— What you need to do —
Please filter the entries and return only the lines that include "flashlight".

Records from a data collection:
--- START ---
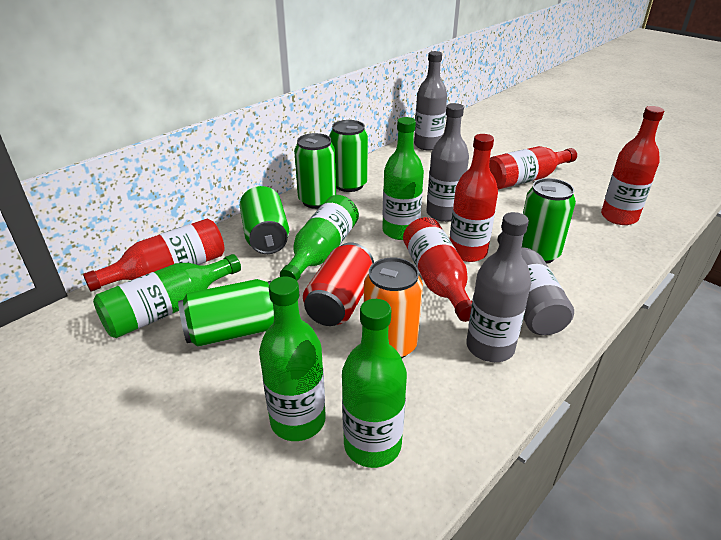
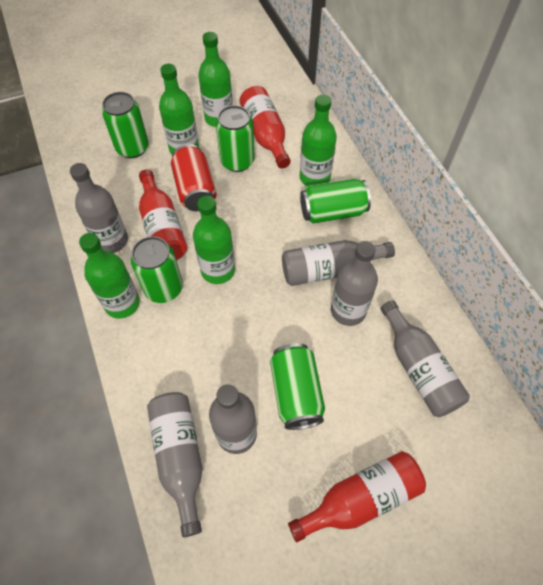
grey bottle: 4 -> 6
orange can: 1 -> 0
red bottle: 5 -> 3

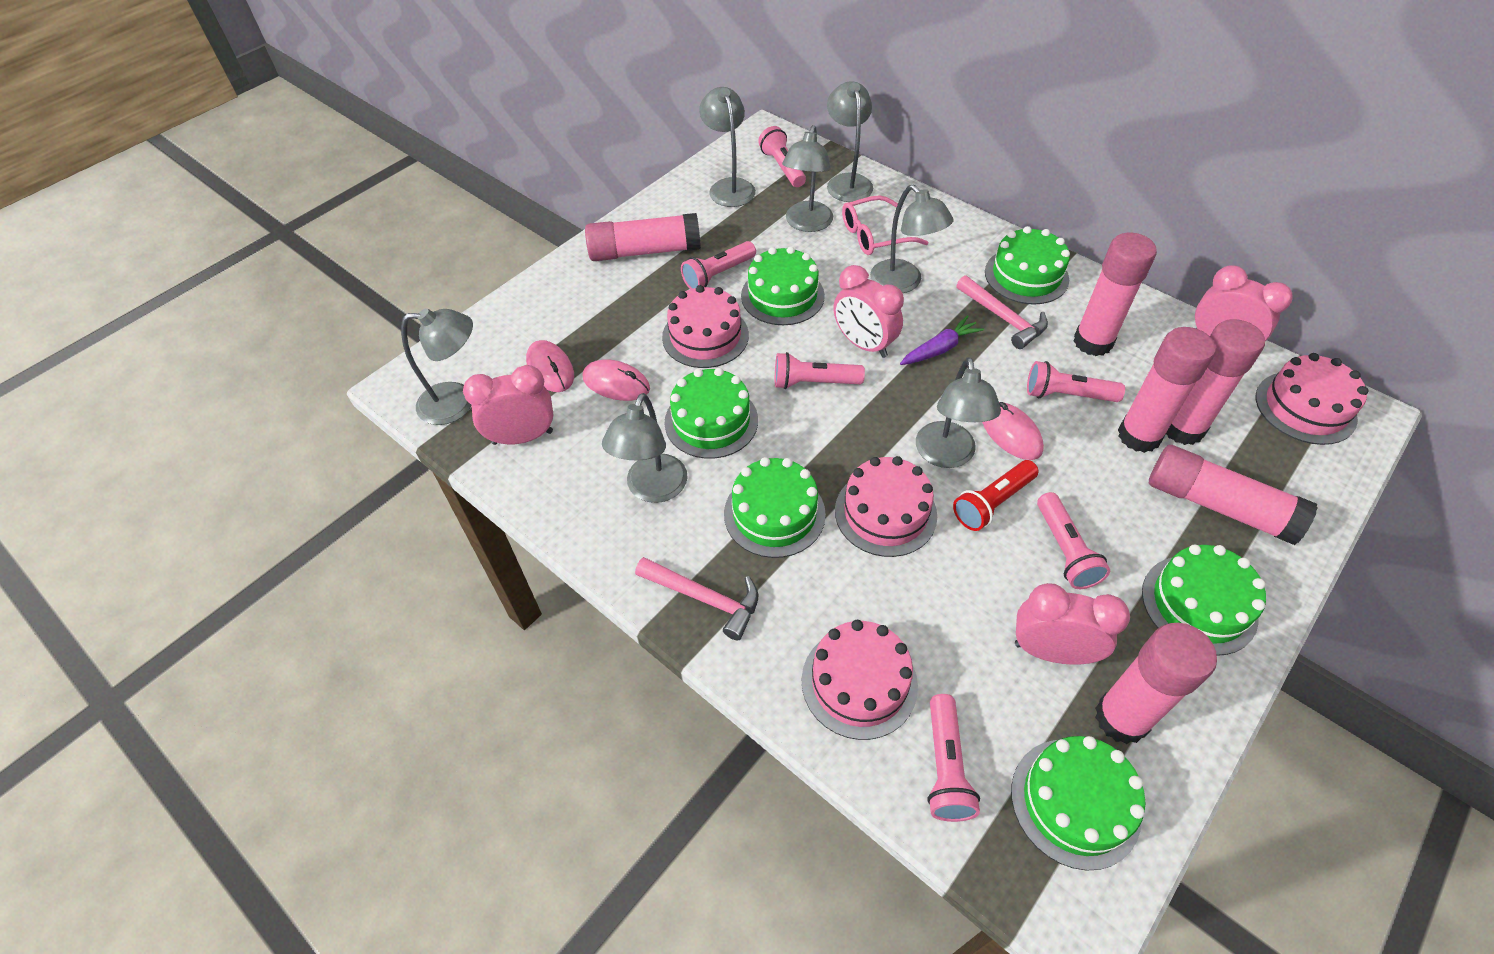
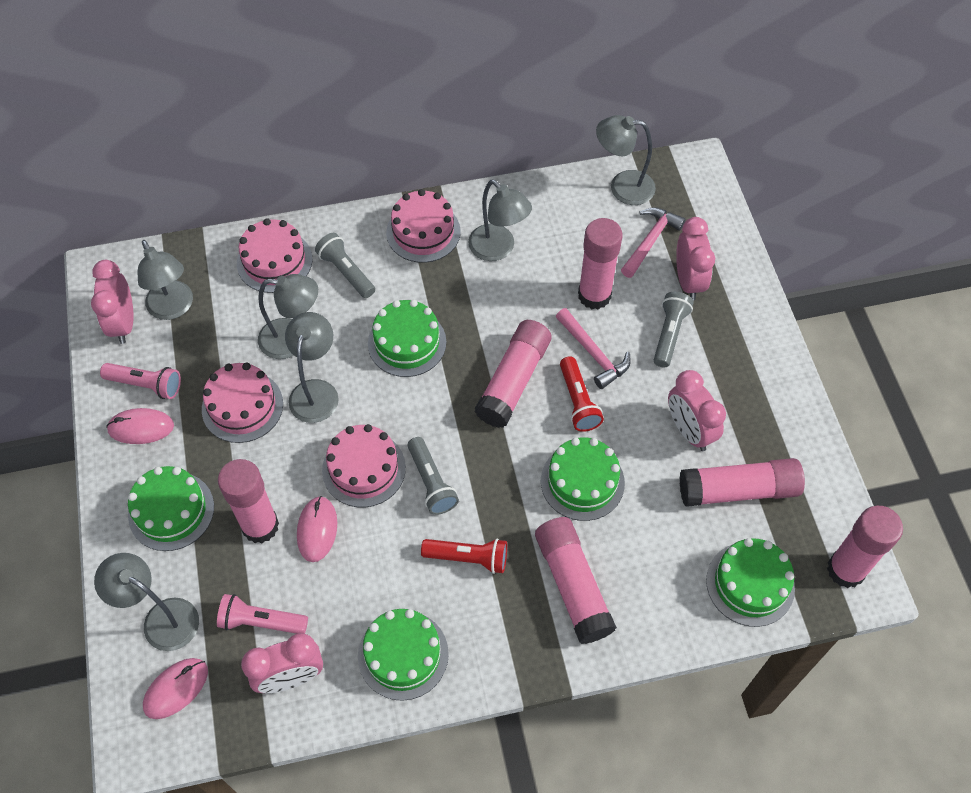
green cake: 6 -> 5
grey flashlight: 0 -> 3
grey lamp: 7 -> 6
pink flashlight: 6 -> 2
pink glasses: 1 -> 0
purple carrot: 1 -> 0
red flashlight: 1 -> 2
--- END ---
— Reply to the exercise —
grey flashlight: 0 -> 3
pink flashlight: 6 -> 2
red flashlight: 1 -> 2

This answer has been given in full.